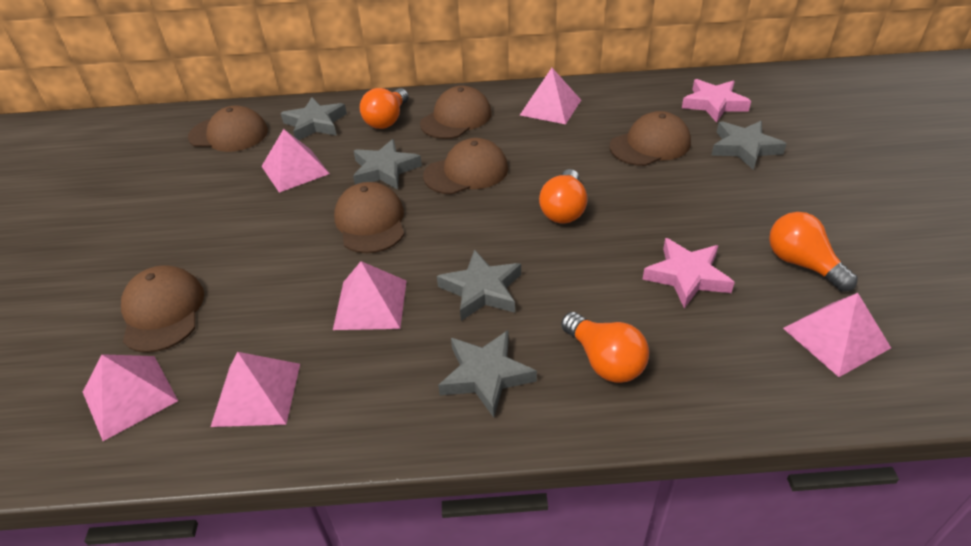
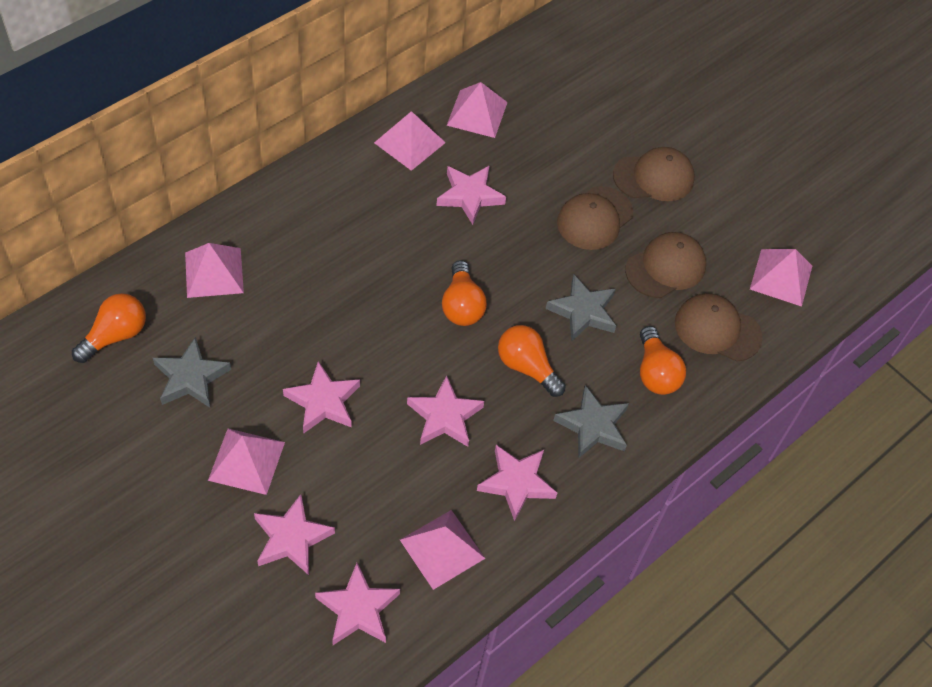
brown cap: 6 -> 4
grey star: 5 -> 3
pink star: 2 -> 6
---
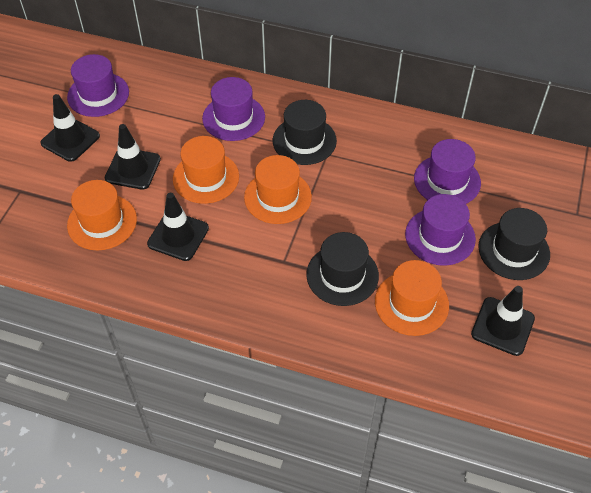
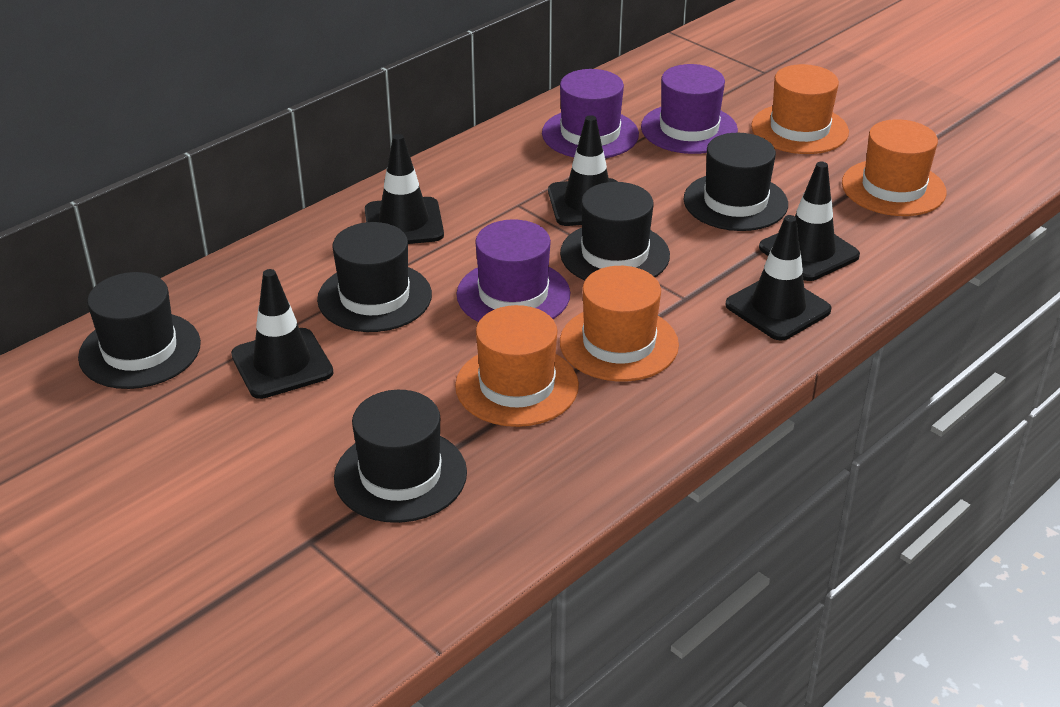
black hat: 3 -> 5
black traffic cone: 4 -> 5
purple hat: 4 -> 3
==
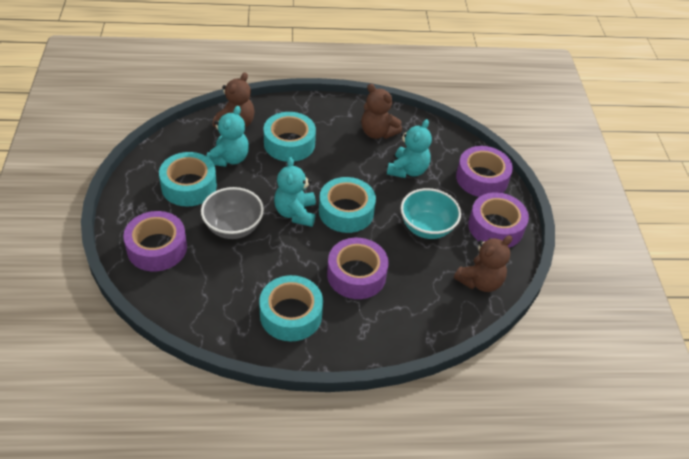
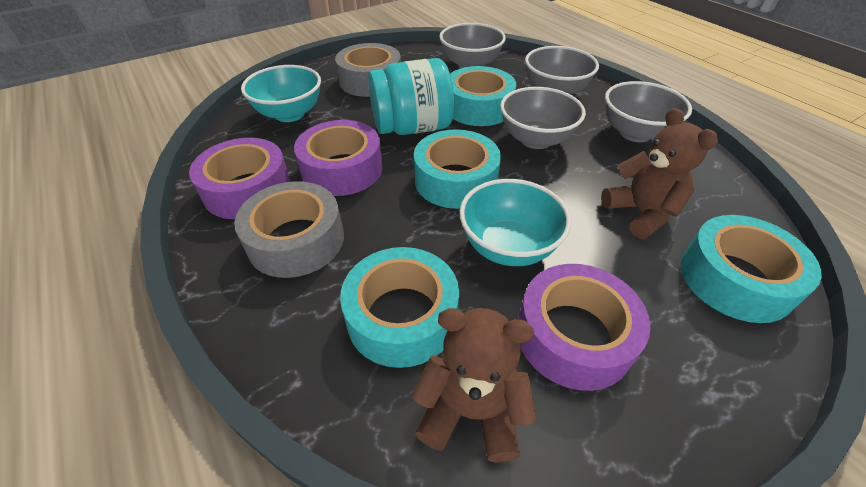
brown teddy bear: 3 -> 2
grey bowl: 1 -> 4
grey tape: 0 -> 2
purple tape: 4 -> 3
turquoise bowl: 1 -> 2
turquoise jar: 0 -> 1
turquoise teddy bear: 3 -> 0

Task requirements
Copy word for word the stretch of entries above from the line that has "grey bowl: 1 -> 4" through the line that has "turquoise teddy bear: 3 -> 0", both ends included, and nothing outside it.

Your solution
grey bowl: 1 -> 4
grey tape: 0 -> 2
purple tape: 4 -> 3
turquoise bowl: 1 -> 2
turquoise jar: 0 -> 1
turquoise teddy bear: 3 -> 0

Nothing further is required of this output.